- **Data to use**:

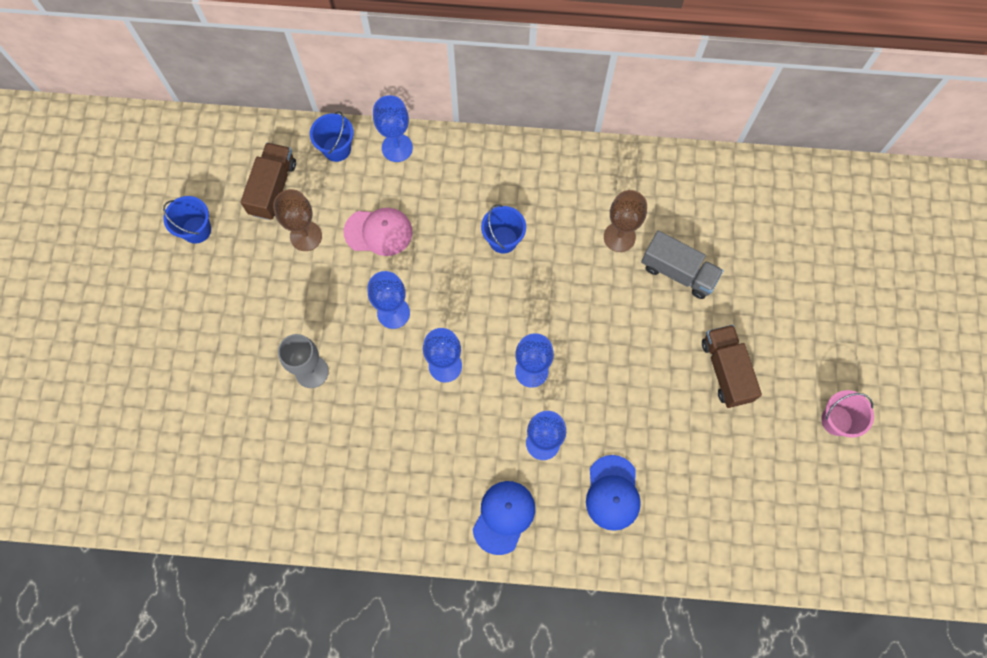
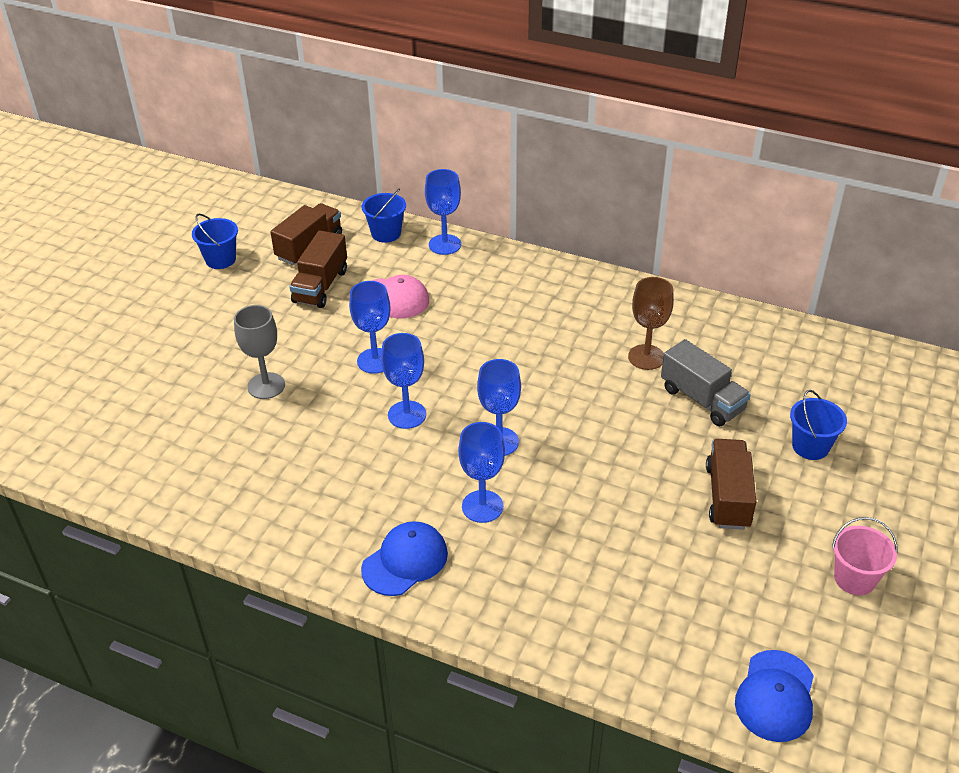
camera: 20 degrees right, 30 degrees down
(306, 236) = (320, 286): brown goblet -> brown truck
(503, 239) = (518, 332): blue bucket -> blue bucket (810, 446)
(612, 493) = (544, 574): blue cap -> blue cap (775, 696)

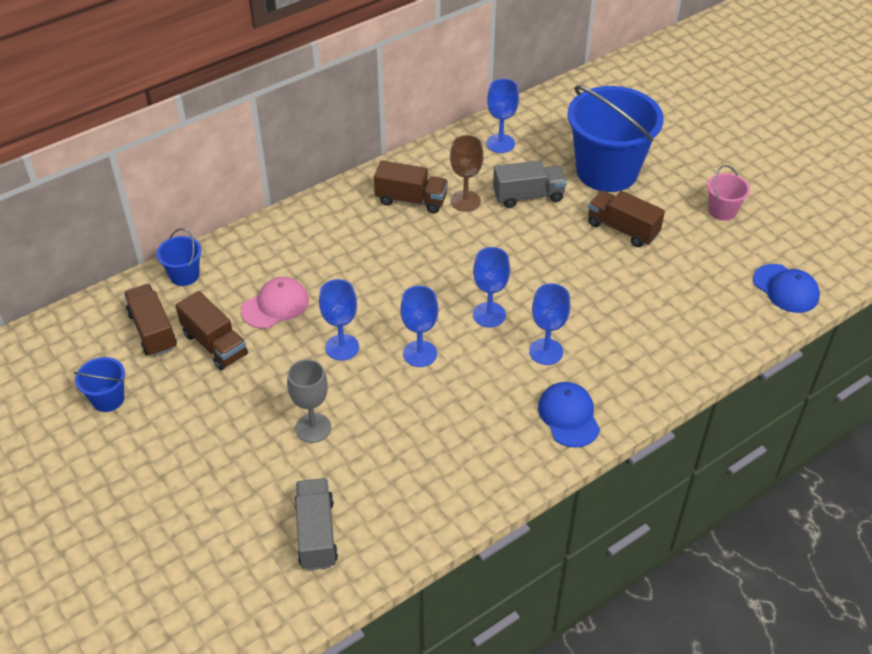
camera: 60 degrees left, 5 degrees up
(148, 441) = (316, 534): none -> grey truck
(445, 244) = (236, 246): blue goblet -> blue goblet (500, 143)
(609, 320) = (411, 200): none -> brown truck
(810, 446) = (607, 171): blue bucket -> blue bucket, size x2.29

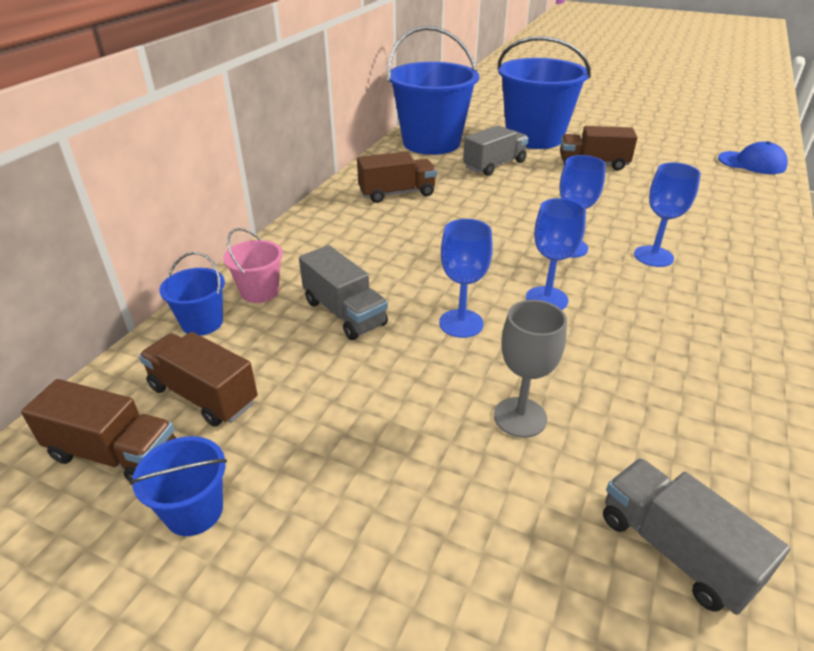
camera: 30 degrees left, 10 degrees down
(215, 344) = (304, 377): brown truck -> brown truck (114, 454)
(275, 305) = (344, 313): pink cap -> grey truck
(465, 201) = (446, 181): brown goblet -> none
(500, 143) = (431, 143): blue goblet -> blue bucket
(569, 416) = (744, 296): blue cap -> none
(722, 211) = (644, 137): pink bucket -> pink bucket (260, 291)

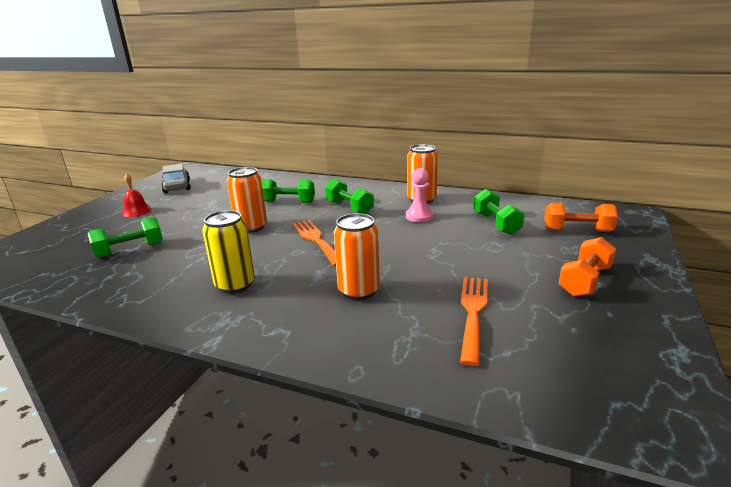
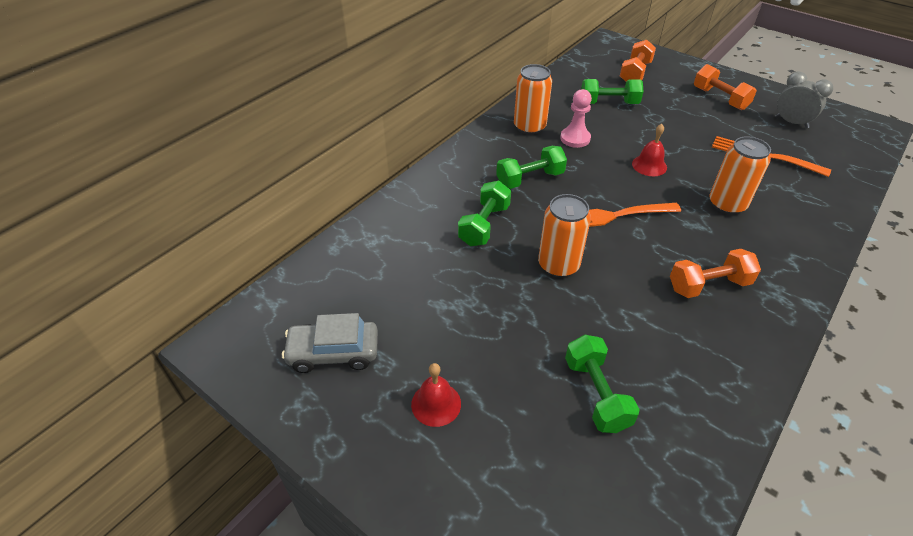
camera: 75 degrees left, 20 degrees up
(235, 284) = (708, 285): yellow can -> orange dumbbell
(401, 249) = (649, 165): none -> red bell
(585, 337) = (791, 122): none -> grey clock

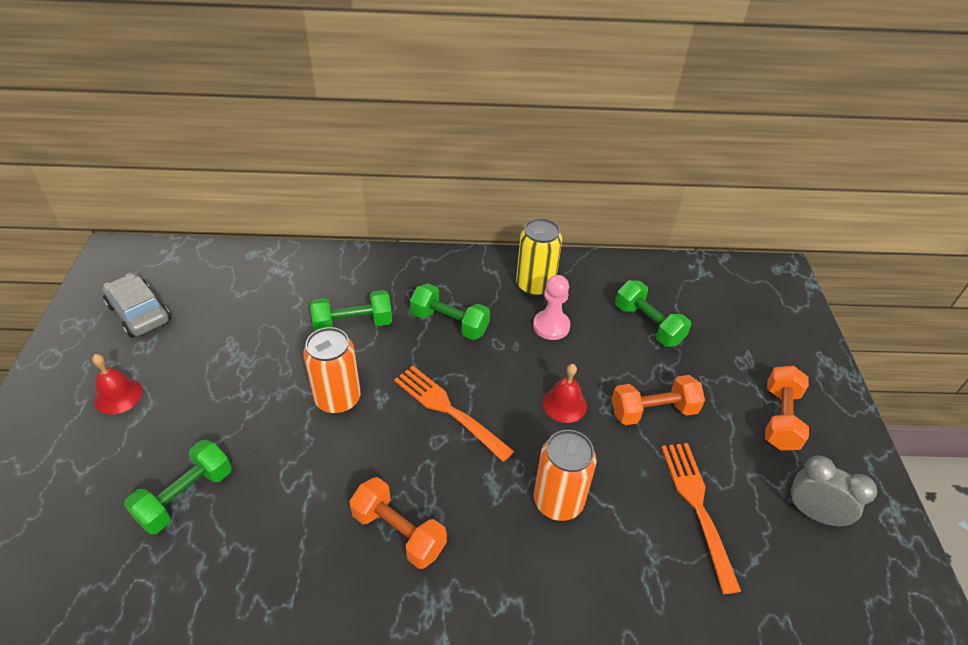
camera: 50 degrees right, 0 degrees up
(529, 127) = (535, 285): orange can -> yellow can
(635, 73) = (738, 321): orange dumbbell -> orange dumbbell (653, 411)
(791, 122) = (813, 513): grey clock -> grey clock turned 60 degrees counterclockwise

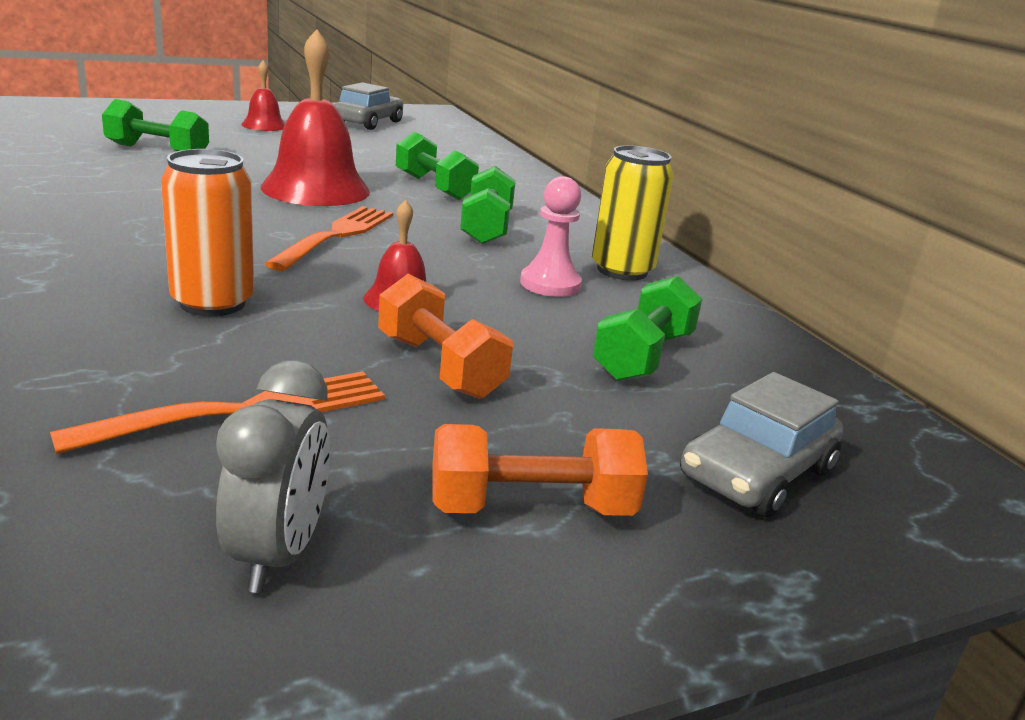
camera: 65 degrees right, 20 degrees down
(338, 399) = (315, 189): orange can -> red bell
(398, 532) = (135, 224): orange dumbbell -> none
(755, 334) = (756, 473): none -> grey car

- **Task prompt**: Write out exactly the lines between the start of the data and the line with "(275, 305) = (344, 313): pink", including both, but none of the pictures.

- **Response area**:
camera: 20 degrees right, 30 degrees down
(306, 236) = (320, 286): brown goblet -> brown truck
(503, 239) = (518, 332): blue bucket -> blue bucket (810, 446)
(612, 493) = (544, 574): blue cap -> blue cap (775, 696)

camera: 60 degrees left, 5 degrees up
(148, 441) = (316, 534): none -> grey truck
(445, 244) = (236, 246): blue goblet -> blue goblet (500, 143)
(609, 320) = (411, 200): none -> brown truck
(810, 446) = (607, 171): blue bucket -> blue bucket, size x2.29

camera: 30 degrees left, 10 degrees down
(215, 344) = (304, 377): brown truck -> brown truck (114, 454)
(275, 305) = (344, 313): pink cap -> grey truck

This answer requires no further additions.